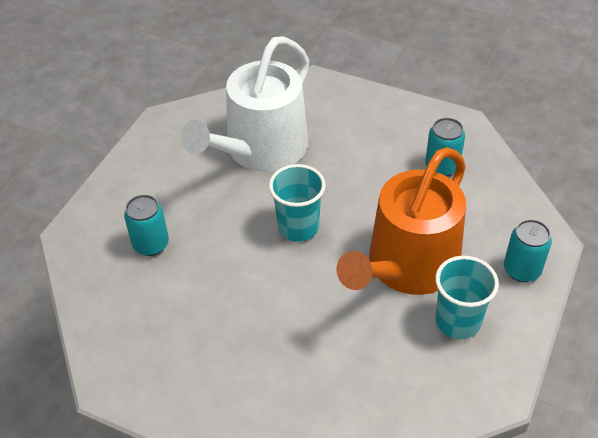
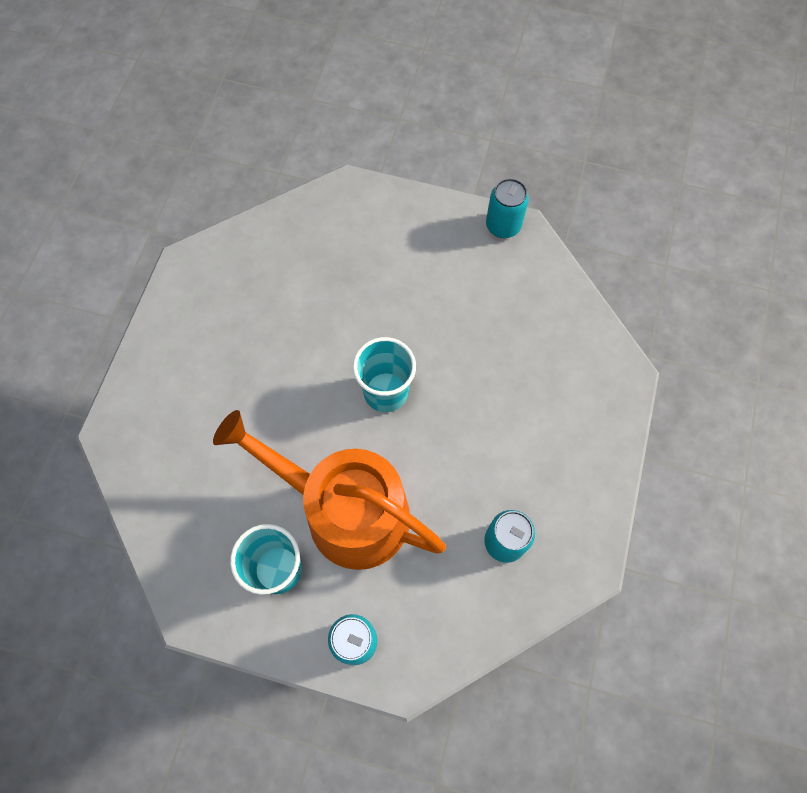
camera: 80 degrees right, 20 degrees up
(151, 244) = (345, 259): turquoise can -> turquoise can (503, 226)
(260, 150) = (494, 336): white watering can -> none

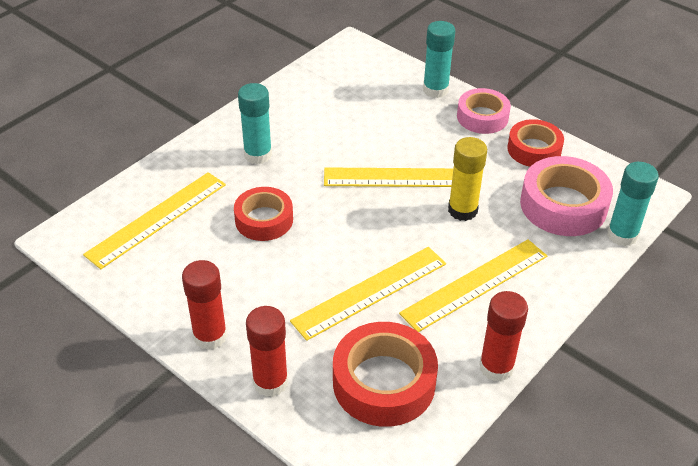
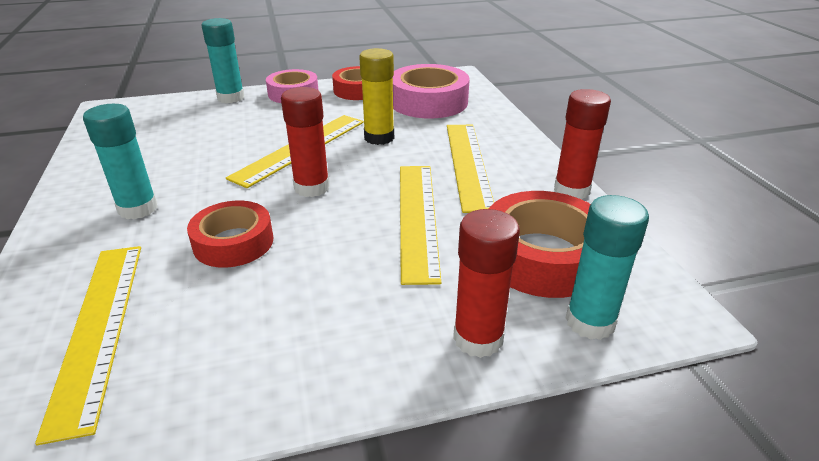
camera: 55 degrees left, 10 degrees down
(210, 336) = (355, 362): red glue stick -> red glue stick (312, 187)
(622, 235) = (483, 95): turquoise glue stick -> turquoise glue stick (590, 322)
-*-*-
:: TASK TO COMPLETE ::
Return all the data exactly, pictures omitted.

:: FINISHED EXERCISE ::
camera: 80 degrees right, 20 degrees up
(151, 244) = (345, 259): turquoise can -> turquoise can (503, 226)
(260, 150) = (494, 336): white watering can -> none

camera: 55 degrees left, 10 degrees down
(210, 336) = (355, 362): red glue stick -> red glue stick (312, 187)
(622, 235) = (483, 95): turquoise glue stick -> turquoise glue stick (590, 322)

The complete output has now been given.